**Work order**
For the records below, print the lines from the line with "cyan 1x3 brick" through the line with "pink 2x2 round brick [163,185,225,262]" exactly as written; include both end lines and exclude the rest.

Records from a data source:

┏━━

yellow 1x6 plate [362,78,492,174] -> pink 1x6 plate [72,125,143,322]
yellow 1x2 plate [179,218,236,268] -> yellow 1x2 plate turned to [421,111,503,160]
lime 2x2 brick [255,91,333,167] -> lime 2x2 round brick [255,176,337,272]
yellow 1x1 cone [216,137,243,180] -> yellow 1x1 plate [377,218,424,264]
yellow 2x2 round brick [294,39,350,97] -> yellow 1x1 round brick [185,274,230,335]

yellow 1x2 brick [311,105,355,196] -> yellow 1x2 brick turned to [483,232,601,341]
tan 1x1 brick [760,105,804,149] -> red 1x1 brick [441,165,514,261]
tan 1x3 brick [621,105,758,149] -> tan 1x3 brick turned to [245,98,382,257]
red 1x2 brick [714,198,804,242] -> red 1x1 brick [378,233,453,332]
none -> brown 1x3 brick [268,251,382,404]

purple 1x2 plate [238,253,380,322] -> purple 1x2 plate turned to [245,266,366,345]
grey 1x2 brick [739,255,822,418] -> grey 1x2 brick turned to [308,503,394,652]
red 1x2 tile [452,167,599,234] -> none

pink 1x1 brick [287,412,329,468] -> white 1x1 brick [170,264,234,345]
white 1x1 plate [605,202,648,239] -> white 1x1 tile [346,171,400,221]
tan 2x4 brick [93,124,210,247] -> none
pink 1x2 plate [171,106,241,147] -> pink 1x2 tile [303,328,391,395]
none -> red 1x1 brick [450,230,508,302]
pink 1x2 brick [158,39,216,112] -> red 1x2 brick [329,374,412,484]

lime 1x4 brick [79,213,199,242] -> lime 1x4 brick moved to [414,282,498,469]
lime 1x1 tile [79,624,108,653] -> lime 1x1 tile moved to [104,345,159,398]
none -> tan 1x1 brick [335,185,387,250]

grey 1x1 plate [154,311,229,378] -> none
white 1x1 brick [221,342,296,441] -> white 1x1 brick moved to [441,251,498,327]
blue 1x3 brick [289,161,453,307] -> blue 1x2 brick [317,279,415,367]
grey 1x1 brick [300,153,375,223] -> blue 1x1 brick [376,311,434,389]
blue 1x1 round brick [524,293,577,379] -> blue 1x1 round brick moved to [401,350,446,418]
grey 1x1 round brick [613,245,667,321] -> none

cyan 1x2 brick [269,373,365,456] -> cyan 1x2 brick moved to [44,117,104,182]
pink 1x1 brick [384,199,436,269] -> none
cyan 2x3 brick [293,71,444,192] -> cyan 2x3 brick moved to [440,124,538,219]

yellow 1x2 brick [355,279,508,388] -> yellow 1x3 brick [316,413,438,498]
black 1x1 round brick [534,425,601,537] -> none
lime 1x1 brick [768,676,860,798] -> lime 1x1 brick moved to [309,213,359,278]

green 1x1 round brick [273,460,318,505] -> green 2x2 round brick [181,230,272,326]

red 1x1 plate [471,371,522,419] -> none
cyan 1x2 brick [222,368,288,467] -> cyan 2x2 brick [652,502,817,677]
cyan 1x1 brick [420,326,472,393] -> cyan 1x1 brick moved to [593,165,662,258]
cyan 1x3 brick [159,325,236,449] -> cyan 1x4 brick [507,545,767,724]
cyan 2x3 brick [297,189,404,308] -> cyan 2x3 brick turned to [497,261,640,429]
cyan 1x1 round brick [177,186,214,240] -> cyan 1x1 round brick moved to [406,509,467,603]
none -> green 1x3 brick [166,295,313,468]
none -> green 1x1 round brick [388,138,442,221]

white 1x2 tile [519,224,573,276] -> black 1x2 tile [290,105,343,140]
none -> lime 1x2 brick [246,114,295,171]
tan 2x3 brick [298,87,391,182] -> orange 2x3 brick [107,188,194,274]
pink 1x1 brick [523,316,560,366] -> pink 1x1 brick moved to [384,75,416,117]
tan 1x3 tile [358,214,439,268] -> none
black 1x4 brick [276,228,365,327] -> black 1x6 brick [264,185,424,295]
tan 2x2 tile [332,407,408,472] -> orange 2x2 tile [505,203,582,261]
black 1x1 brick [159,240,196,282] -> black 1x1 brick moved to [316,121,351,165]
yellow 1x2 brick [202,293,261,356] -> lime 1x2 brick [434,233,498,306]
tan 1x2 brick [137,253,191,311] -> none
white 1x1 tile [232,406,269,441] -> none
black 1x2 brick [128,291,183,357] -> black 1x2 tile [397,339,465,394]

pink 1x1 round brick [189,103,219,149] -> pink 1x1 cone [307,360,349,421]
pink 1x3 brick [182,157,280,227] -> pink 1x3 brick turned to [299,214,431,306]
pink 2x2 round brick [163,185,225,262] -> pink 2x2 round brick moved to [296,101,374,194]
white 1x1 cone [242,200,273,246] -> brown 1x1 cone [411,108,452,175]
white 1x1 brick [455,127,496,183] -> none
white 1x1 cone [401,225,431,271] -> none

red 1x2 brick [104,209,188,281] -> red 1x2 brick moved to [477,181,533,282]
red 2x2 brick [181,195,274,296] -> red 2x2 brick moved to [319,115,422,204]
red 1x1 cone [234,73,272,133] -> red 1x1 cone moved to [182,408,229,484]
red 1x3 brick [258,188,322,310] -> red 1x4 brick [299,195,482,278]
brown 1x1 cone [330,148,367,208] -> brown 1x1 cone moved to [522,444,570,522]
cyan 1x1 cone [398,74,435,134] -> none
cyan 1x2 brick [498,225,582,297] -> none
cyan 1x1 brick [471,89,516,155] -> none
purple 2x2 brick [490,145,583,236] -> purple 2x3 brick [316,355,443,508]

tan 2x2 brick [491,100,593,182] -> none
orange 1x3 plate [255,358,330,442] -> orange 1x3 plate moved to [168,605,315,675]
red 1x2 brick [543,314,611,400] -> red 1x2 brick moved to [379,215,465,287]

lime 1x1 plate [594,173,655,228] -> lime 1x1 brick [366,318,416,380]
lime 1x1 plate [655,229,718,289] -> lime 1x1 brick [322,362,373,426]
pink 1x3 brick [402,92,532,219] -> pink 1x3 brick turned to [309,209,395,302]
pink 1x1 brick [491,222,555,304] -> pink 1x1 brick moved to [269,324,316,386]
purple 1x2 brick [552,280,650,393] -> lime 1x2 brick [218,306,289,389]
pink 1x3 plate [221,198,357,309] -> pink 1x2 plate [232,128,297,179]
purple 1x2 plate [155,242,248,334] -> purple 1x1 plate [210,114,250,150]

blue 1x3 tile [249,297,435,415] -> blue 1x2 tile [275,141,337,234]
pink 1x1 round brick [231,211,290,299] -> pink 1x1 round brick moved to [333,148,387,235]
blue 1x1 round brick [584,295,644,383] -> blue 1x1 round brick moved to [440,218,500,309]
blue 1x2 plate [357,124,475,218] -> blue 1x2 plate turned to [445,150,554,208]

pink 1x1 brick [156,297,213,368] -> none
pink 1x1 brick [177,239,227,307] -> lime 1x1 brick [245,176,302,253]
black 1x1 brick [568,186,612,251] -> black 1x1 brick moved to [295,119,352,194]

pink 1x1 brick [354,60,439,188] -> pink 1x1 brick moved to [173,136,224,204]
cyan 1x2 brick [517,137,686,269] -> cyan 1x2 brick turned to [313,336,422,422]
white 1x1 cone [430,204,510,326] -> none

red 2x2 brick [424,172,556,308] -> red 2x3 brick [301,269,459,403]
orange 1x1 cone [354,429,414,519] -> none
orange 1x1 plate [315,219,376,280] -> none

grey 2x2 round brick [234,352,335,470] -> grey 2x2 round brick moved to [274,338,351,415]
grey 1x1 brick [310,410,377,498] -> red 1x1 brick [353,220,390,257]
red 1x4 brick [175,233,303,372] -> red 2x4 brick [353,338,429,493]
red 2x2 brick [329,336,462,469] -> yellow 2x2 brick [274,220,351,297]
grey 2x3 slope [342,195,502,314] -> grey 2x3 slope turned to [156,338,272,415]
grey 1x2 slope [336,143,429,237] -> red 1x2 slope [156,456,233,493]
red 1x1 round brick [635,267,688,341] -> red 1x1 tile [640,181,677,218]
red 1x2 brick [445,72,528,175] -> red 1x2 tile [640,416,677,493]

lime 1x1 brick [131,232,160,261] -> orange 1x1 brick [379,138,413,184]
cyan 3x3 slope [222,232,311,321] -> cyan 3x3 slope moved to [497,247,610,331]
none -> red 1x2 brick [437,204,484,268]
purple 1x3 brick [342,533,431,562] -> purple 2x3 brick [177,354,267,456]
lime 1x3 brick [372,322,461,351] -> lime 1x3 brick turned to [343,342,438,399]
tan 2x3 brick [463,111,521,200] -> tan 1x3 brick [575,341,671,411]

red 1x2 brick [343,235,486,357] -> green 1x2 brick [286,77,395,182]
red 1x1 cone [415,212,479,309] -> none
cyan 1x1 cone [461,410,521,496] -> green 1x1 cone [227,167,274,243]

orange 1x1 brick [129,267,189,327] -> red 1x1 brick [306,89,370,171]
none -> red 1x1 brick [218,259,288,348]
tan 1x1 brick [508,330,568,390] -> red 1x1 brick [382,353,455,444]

┗━━

**Finished task**
cyan 1x3 brick [159,325,236,449] -> cyan 1x4 brick [507,545,767,724]
cyan 2x3 brick [297,189,404,308] -> cyan 2x3 brick turned to [497,261,640,429]
cyan 1x1 round brick [177,186,214,240] -> cyan 1x1 round brick moved to [406,509,467,603]
none -> green 1x3 brick [166,295,313,468]
none -> green 1x1 round brick [388,138,442,221]

white 1x2 tile [519,224,573,276] -> black 1x2 tile [290,105,343,140]
none -> lime 1x2 brick [246,114,295,171]
tan 2x3 brick [298,87,391,182] -> orange 2x3 brick [107,188,194,274]
pink 1x1 brick [523,316,560,366] -> pink 1x1 brick moved to [384,75,416,117]
tan 1x3 tile [358,214,439,268] -> none
black 1x4 brick [276,228,365,327] -> black 1x6 brick [264,185,424,295]
tan 2x2 tile [332,407,408,472] -> orange 2x2 tile [505,203,582,261]
black 1x1 brick [159,240,196,282] -> black 1x1 brick moved to [316,121,351,165]
yellow 1x2 brick [202,293,261,356] -> lime 1x2 brick [434,233,498,306]
tan 1x2 brick [137,253,191,311] -> none
white 1x1 tile [232,406,269,441] -> none
black 1x2 brick [128,291,183,357] -> black 1x2 tile [397,339,465,394]

pink 1x1 round brick [189,103,219,149] -> pink 1x1 cone [307,360,349,421]
pink 1x3 brick [182,157,280,227] -> pink 1x3 brick turned to [299,214,431,306]
pink 2x2 round brick [163,185,225,262] -> pink 2x2 round brick moved to [296,101,374,194]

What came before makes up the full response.